[Required action]
Copy the listing that follows exactly. Its pictures do not belong in the copy.

Given data: Begin

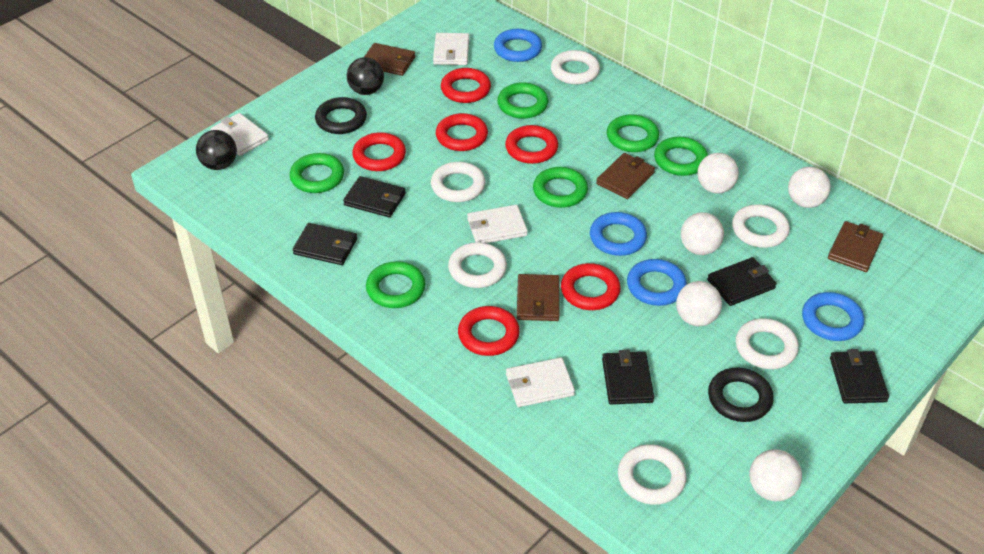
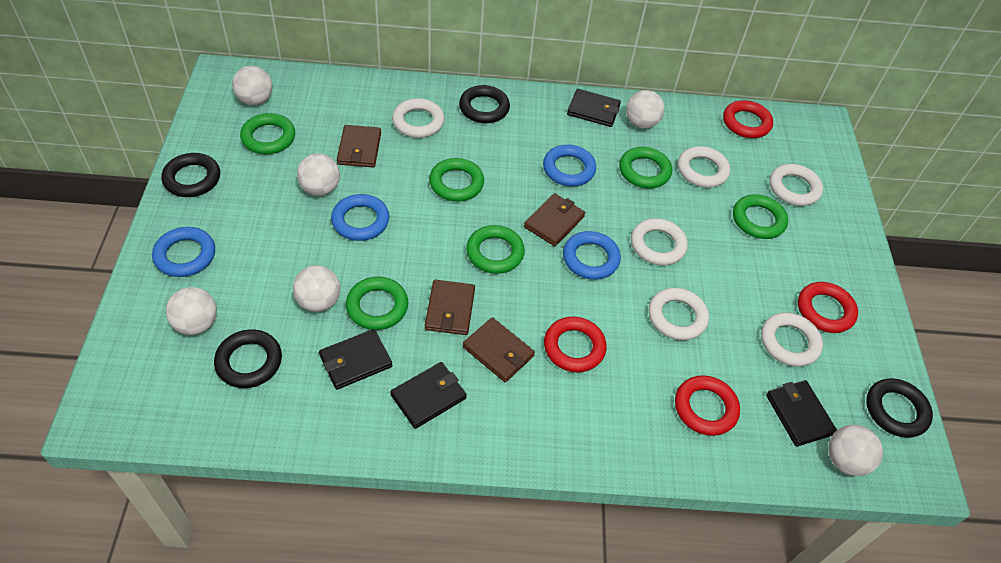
black ball: 2 -> 0
black ring: 2 -> 4
black wallet: 5 -> 4
red ring: 6 -> 4
white ball: 5 -> 6
white wallet: 4 -> 0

Given data: End

[Task response]
black ball: 2 -> 0
black ring: 2 -> 4
black wallet: 5 -> 4
red ring: 6 -> 4
white ball: 5 -> 6
white wallet: 4 -> 0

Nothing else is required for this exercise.